*Task directions*:
Down to the last line, print the data that follows exactly, without its pictures.

--- The records ---

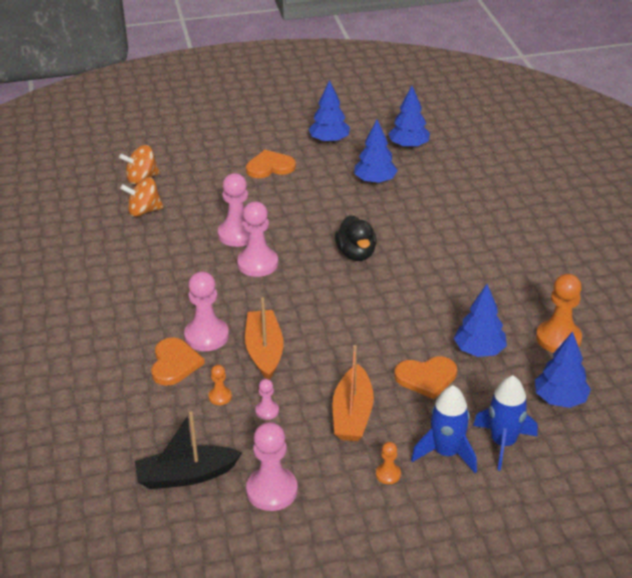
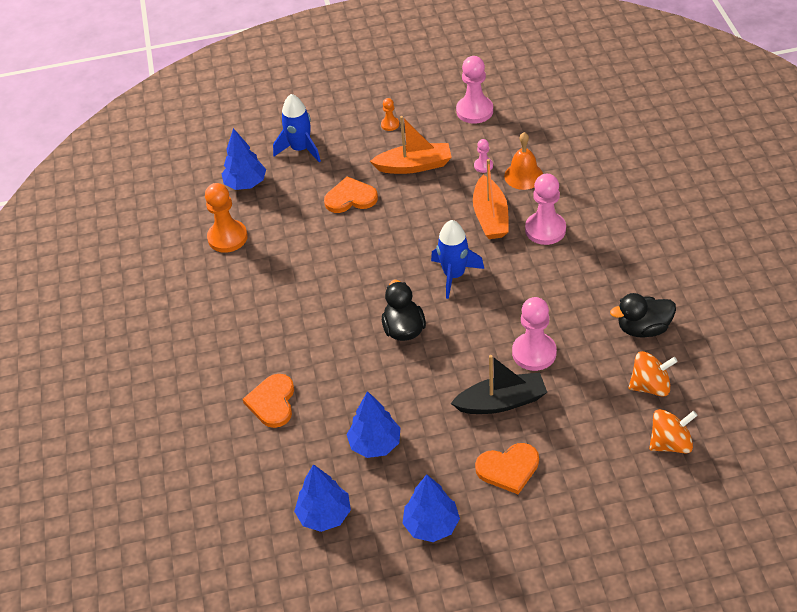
camera: 175 degrees left, 10 degrees up
(135, 249) = (643, 328): none -> black duck
(174, 363) = (568, 203): orange heart -> orange heart (272, 402)
(186, 476) = (539, 117): black boat -> black boat (501, 402)
(220, 396) = (523, 176): orange pawn -> orange bell
(257, 263) = (507, 313): pink pawn -> none
(352, 414) = (414, 166): orange boat -> orange boat turned 75 degrees clockwise
(446, 453) = (345, 140): blue rocket -> blue rocket (454, 275)
(479, 350) = (300, 224): blue tree -> none

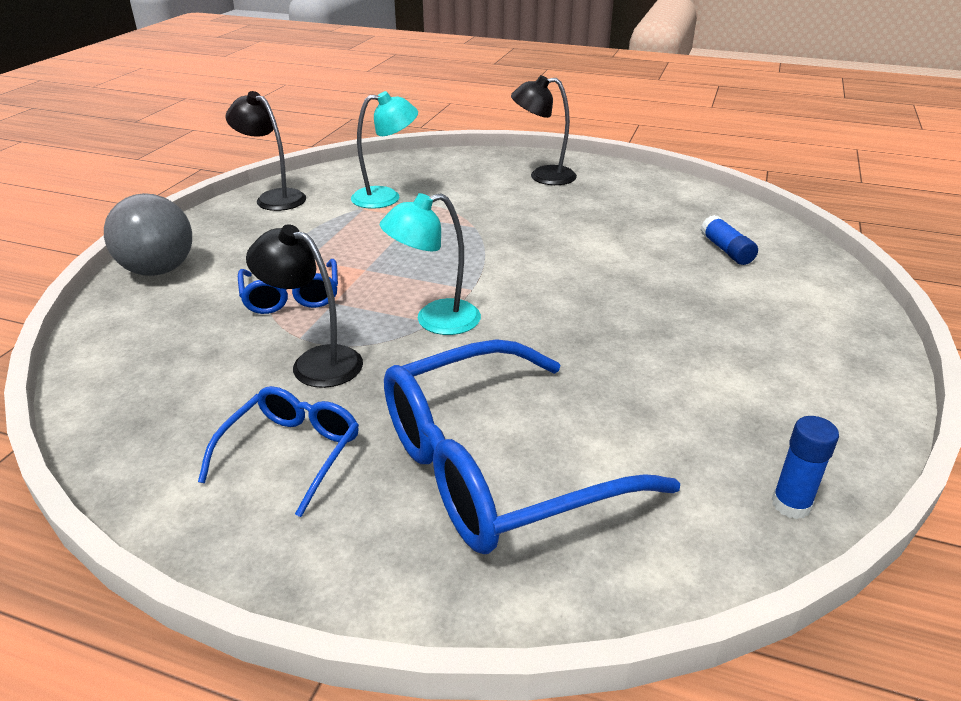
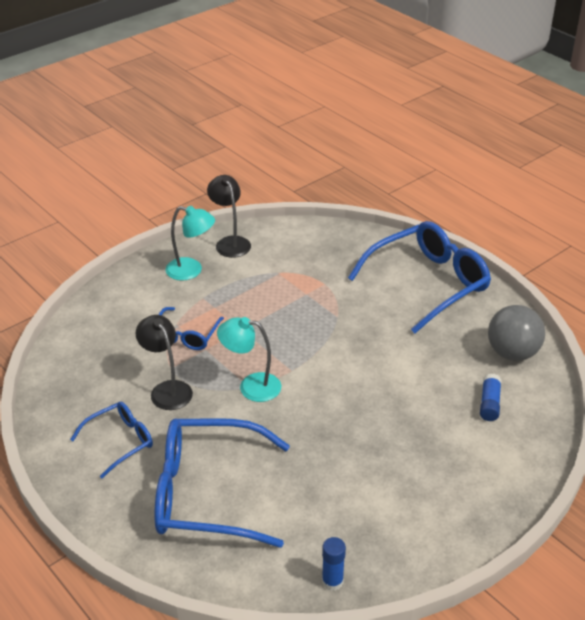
camera: 30 degrees right, 5 degrees up
(158, 270) = (128, 286): grey ball -> grey ball (512, 353)
(386, 197) = (301, 267): turquoise lamp -> turquoise lamp (191, 271)
(543, 176) = (428, 283): black lamp -> blue glasses

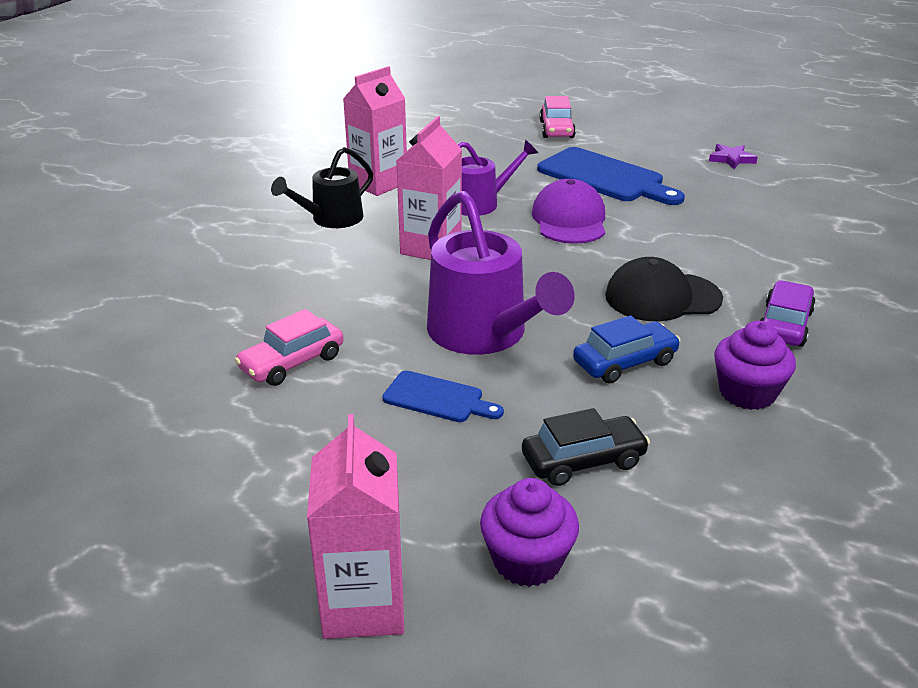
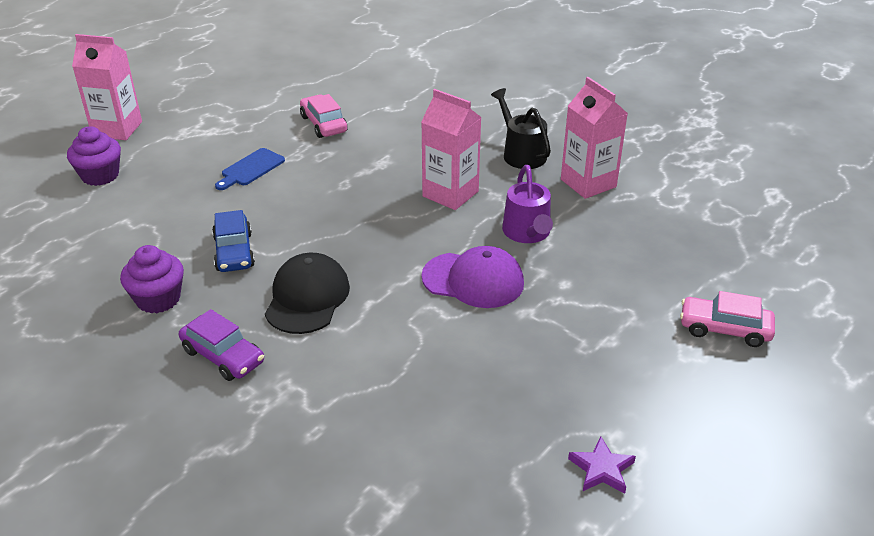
camera: 105 degrees right, 5 degrees up
(484, 334) = (310, 198): purple watering can -> none
(583, 461) = (153, 209): black car -> none
(605, 177) = (568, 332): blue cutting board -> none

---

*Answer for this exercise*:
camera: 175 degrees left, 10 degrees up
(135, 249) = (643, 328): none -> black duck
(174, 363) = (568, 203): orange heart -> orange heart (272, 402)
(186, 476) = (539, 117): black boat -> black boat (501, 402)
(220, 396) = (523, 176): orange pawn -> orange bell
(257, 263) = (507, 313): pink pawn -> none
(352, 414) = (414, 166): orange boat -> orange boat turned 75 degrees clockwise
(446, 453) = (345, 140): blue rocket -> blue rocket (454, 275)
(479, 350) = (300, 224): blue tree -> none

camera: 30 degrees right, 5 degrees up
(158, 270) = (128, 286): grey ball -> grey ball (512, 353)
(386, 197) = (301, 267): turquoise lamp -> turquoise lamp (191, 271)
(543, 176) = (428, 283): black lamp -> blue glasses

camera: 105 degrees right, 5 degrees up
(484, 334) = (310, 198): purple watering can -> none
(583, 461) = (153, 209): black car -> none
(605, 177) = (568, 332): blue cutting board -> none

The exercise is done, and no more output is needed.